# EXERCISE DETAILS
Your answer must be the records below, printed exactly.

# TASK INPUT
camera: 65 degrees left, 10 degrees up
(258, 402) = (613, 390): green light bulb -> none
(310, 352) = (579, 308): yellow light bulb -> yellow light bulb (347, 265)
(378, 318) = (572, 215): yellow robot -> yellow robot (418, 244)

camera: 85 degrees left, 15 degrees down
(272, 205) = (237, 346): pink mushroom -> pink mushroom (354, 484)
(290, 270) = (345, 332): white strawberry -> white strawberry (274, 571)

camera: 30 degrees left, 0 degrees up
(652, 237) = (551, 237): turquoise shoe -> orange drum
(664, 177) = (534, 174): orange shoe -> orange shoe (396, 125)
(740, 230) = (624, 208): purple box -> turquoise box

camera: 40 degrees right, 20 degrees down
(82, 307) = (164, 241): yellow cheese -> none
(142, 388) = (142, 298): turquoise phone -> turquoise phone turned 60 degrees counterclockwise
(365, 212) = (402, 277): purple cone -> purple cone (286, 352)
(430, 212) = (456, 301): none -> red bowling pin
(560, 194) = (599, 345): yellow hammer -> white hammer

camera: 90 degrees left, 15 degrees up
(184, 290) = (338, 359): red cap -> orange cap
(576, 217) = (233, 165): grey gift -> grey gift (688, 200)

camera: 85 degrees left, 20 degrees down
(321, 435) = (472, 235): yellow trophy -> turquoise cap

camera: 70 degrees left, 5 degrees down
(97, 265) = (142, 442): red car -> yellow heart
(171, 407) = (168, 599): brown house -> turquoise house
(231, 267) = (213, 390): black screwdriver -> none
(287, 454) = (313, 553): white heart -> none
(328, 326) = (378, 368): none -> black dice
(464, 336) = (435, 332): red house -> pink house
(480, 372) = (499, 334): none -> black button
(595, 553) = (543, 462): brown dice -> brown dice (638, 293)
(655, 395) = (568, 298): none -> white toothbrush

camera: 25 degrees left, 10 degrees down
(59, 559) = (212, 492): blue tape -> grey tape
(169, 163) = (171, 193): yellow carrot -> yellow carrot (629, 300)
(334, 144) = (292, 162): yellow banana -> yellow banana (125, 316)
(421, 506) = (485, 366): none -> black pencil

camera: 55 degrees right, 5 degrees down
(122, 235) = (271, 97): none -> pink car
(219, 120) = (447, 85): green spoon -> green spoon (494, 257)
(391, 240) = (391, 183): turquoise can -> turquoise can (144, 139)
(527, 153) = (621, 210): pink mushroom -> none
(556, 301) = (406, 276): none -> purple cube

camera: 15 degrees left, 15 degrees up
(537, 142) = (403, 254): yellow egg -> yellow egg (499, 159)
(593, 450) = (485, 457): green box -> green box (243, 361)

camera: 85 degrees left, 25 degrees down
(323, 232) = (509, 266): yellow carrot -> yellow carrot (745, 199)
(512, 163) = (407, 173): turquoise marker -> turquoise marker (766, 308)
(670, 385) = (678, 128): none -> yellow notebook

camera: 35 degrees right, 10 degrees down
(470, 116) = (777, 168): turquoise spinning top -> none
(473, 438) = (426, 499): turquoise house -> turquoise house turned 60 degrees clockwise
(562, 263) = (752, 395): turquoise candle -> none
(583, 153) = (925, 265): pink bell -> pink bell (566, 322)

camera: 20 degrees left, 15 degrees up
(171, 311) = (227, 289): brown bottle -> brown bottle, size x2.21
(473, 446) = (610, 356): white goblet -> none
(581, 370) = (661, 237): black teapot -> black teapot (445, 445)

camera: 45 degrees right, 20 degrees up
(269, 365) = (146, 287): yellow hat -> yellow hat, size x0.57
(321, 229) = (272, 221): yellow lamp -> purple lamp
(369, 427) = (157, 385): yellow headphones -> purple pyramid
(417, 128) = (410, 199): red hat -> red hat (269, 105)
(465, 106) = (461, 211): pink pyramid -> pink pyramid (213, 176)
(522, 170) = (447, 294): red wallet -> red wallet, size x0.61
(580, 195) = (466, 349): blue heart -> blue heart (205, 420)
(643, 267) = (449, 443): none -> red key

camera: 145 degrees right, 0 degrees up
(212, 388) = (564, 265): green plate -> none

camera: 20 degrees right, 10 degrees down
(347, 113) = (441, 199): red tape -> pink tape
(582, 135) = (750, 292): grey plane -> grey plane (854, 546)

# WRITTEN SOLUTION
camera: 65 degrees left, 10 degrees up
(258, 402) = (613, 390): green light bulb -> none
(310, 352) = (579, 308): yellow light bulb -> yellow light bulb (347, 265)
(378, 318) = (572, 215): yellow robot -> yellow robot (418, 244)

camera: 85 degrees left, 15 degrees down
(272, 205) = (237, 346): pink mushroom -> pink mushroom (354, 484)
(290, 270) = (345, 332): white strawberry -> white strawberry (274, 571)

camera: 30 degrees left, 0 degrees up
(652, 237) = (551, 237): turquoise shoe -> orange drum
(664, 177) = (534, 174): orange shoe -> orange shoe (396, 125)
(740, 230) = (624, 208): purple box -> turquoise box

camera: 40 degrees right, 20 degrees down
(82, 307) = (164, 241): yellow cheese -> none
(142, 388) = (142, 298): turquoise phone -> turquoise phone turned 60 degrees counterclockwise
(365, 212) = (402, 277): purple cone -> purple cone (286, 352)
(430, 212) = (456, 301): none -> red bowling pin
(560, 194) = (599, 345): yellow hammer -> white hammer

camera: 90 degrees left, 15 degrees up
(184, 290) = (338, 359): red cap -> orange cap
(576, 217) = (233, 165): grey gift -> grey gift (688, 200)

camera: 85 degrees left, 20 degrees down
(321, 435) = (472, 235): yellow trophy -> turquoise cap

camera: 70 degrees left, 5 degrees down
(97, 265) = (142, 442): red car -> yellow heart
(171, 407) = (168, 599): brown house -> turquoise house
(231, 267) = (213, 390): black screwdriver -> none
(287, 454) = (313, 553): white heart -> none
(328, 326) = (378, 368): none -> black dice
(464, 336) = (435, 332): red house -> pink house
(480, 372) = (499, 334): none -> black button
(595, 553) = (543, 462): brown dice -> brown dice (638, 293)
(655, 395) = (568, 298): none -> white toothbrush

camera: 25 degrees left, 10 degrees down
(59, 559) = (212, 492): blue tape -> grey tape
(169, 163) = (171, 193): yellow carrot -> yellow carrot (629, 300)
(334, 144) = (292, 162): yellow banana -> yellow banana (125, 316)
(421, 506) = (485, 366): none -> black pencil

camera: 55 degrees right, 5 degrees down
(122, 235) = (271, 97): none -> pink car
(219, 120) = (447, 85): green spoon -> green spoon (494, 257)
(391, 240) = (391, 183): turquoise can -> turquoise can (144, 139)
(527, 153) = (621, 210): pink mushroom -> none
(556, 301) = (406, 276): none -> purple cube

camera: 15 degrees left, 15 degrees up
(537, 142) = (403, 254): yellow egg -> yellow egg (499, 159)
(593, 450) = (485, 457): green box -> green box (243, 361)

camera: 85 degrees left, 25 degrees down
(323, 232) = (509, 266): yellow carrot -> yellow carrot (745, 199)
(512, 163) = (407, 173): turquoise marker -> turquoise marker (766, 308)
(670, 385) = (678, 128): none -> yellow notebook

camera: 35 degrees right, 10 degrees down
(470, 116) = (777, 168): turquoise spinning top -> none
(473, 438) = (426, 499): turquoise house -> turquoise house turned 60 degrees clockwise
(562, 263) = (752, 395): turquoise candle -> none
(583, 153) = (925, 265): pink bell -> pink bell (566, 322)

camera: 20 degrees left, 15 degrees up
(171, 311) = (227, 289): brown bottle -> brown bottle, size x2.21
(473, 446) = (610, 356): white goblet -> none
(581, 370) = (661, 237): black teapot -> black teapot (445, 445)

camera: 45 degrees right, 20 degrees up
(269, 365) = (146, 287): yellow hat -> yellow hat, size x0.57
(321, 229) = (272, 221): yellow lamp -> purple lamp
(369, 427) = (157, 385): yellow headphones -> purple pyramid
(417, 128) = (410, 199): red hat -> red hat (269, 105)
(465, 106) = (461, 211): pink pyramid -> pink pyramid (213, 176)
(522, 170) = (447, 294): red wallet -> red wallet, size x0.61
(580, 195) = (466, 349): blue heart -> blue heart (205, 420)
(643, 267) = (449, 443): none -> red key

camera: 145 degrees right, 0 degrees up
(212, 388) = (564, 265): green plate -> none

camera: 20 degrees right, 10 degrees down
(347, 113) = (441, 199): red tape -> pink tape
(582, 135) = (750, 292): grey plane -> grey plane (854, 546)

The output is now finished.